Omit every picture, then return the listing verbatim.

━━━━━ Information given ━━━━━

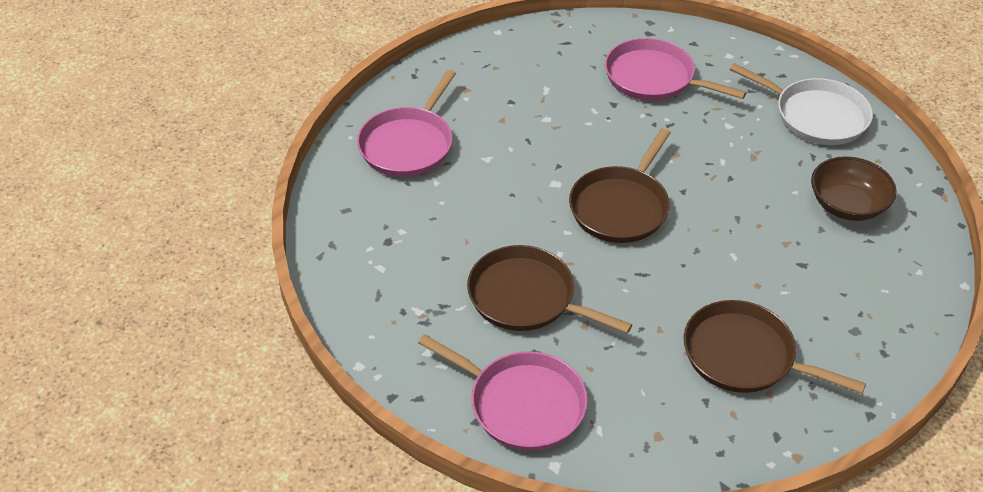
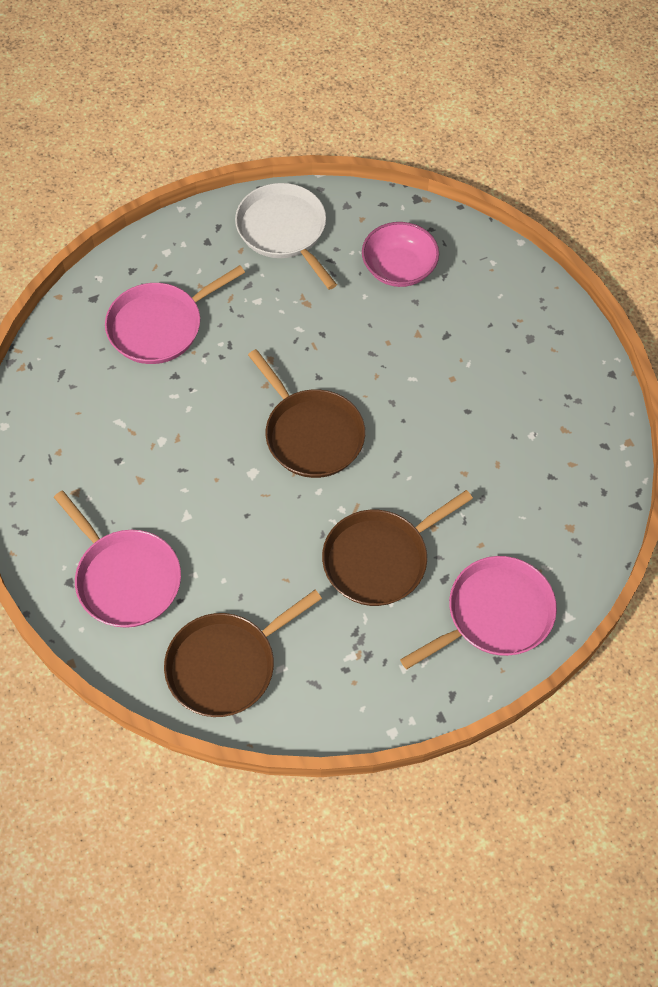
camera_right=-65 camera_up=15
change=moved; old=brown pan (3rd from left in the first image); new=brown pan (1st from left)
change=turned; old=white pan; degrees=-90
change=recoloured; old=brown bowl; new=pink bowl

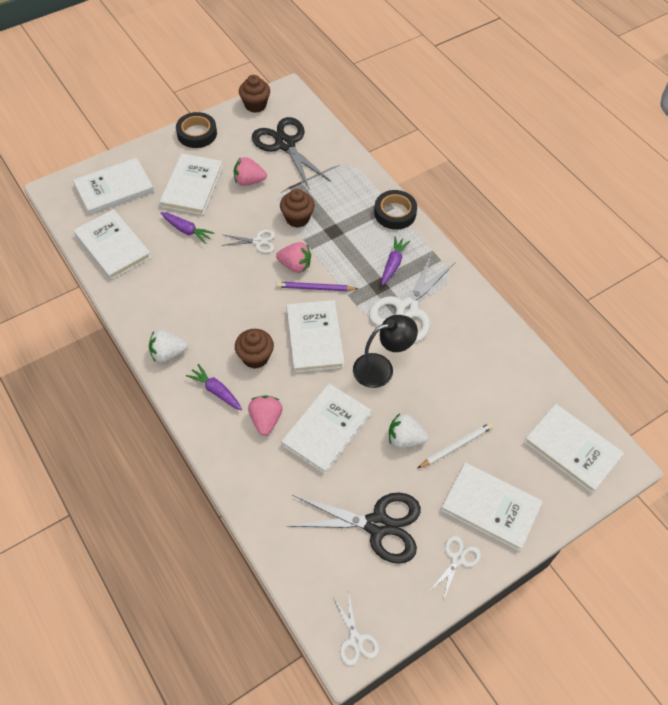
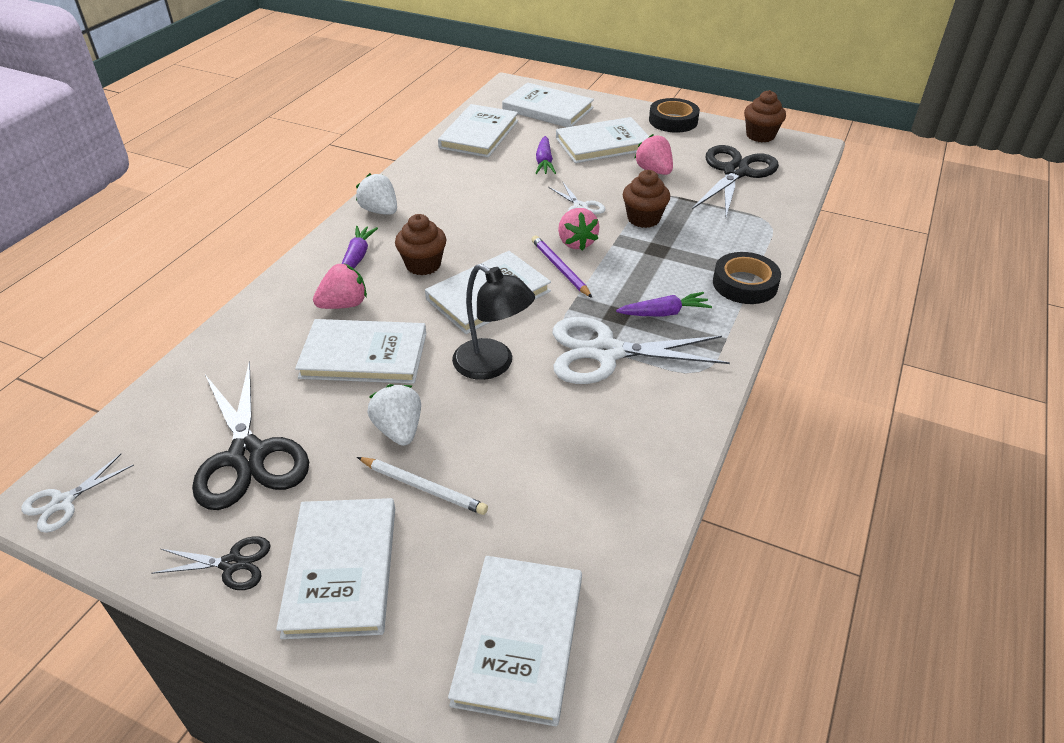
camera_right=60 camera_up=-15
change=recoloured; old=white scissors (4th from left); new=black scissors (1st from left)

━━━━━

▶ Output:
camera_right=-65 camera_up=15
change=moved; old=brown pan (3rd from left in the first image); new=brown pan (1st from left)
change=turned; old=white pan; degrees=-90
change=recoloured; old=brown bowl; new=pink bowl

camera_right=60 camera_up=-15
change=recoloured; old=white scissors (4th from left); new=black scissors (1st from left)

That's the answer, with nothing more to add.